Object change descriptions
-*-

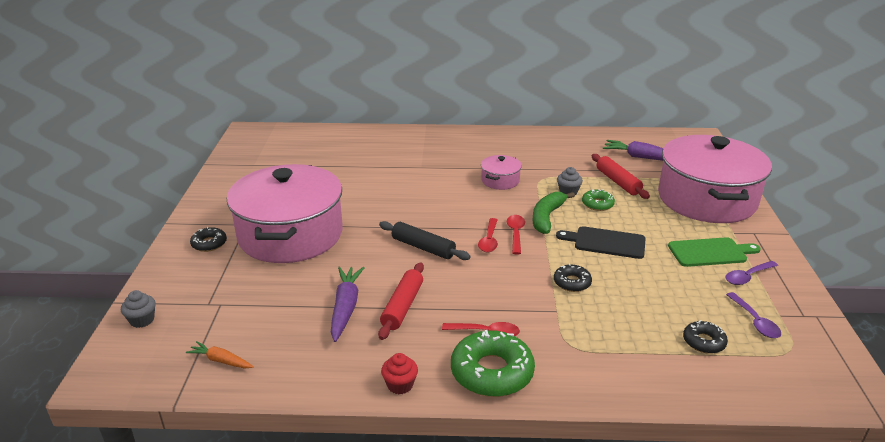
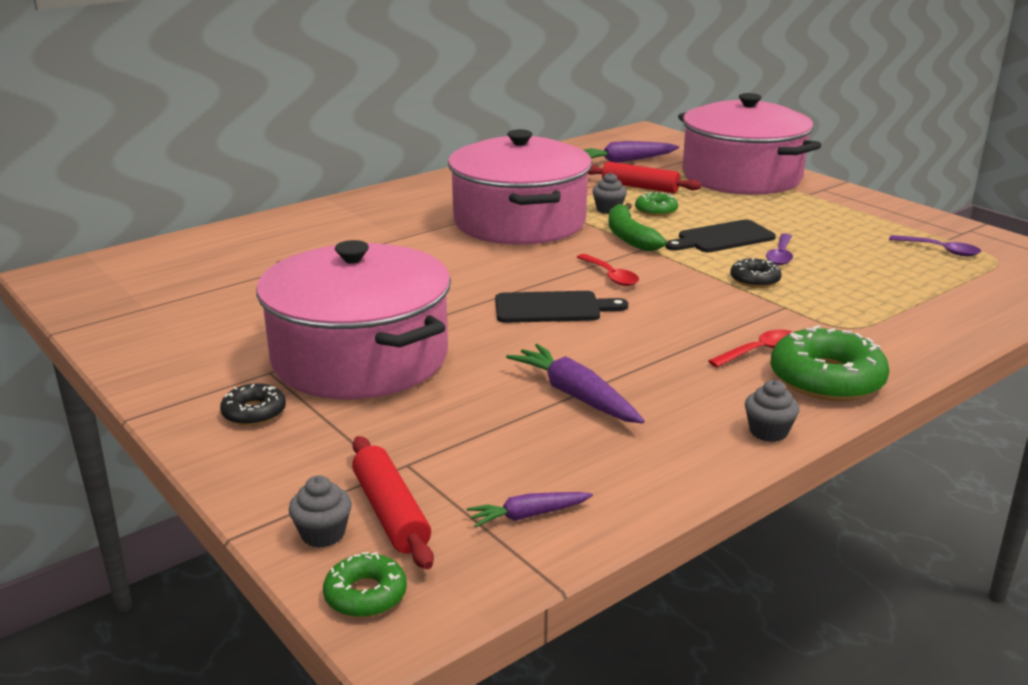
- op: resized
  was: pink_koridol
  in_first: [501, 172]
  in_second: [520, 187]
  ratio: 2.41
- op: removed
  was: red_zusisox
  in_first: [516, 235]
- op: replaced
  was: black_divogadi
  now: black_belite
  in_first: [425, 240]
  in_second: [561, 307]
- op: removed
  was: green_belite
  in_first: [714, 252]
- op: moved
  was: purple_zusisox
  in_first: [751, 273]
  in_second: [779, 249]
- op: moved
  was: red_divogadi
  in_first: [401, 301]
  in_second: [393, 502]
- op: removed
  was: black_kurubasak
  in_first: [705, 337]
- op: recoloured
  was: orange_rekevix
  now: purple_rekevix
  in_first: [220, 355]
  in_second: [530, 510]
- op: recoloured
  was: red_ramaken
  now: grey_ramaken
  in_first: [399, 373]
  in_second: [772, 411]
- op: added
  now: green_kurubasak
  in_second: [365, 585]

-*-

> [Exercise directions]
Look above for the line containing "now: grey_ramaken". Return it and each line after it exactly, through the last line, and nothing more.

> [Finished exercise]
  now: grey_ramaken
  in_first: [399, 373]
  in_second: [772, 411]
- op: added
  now: green_kurubasak
  in_second: [365, 585]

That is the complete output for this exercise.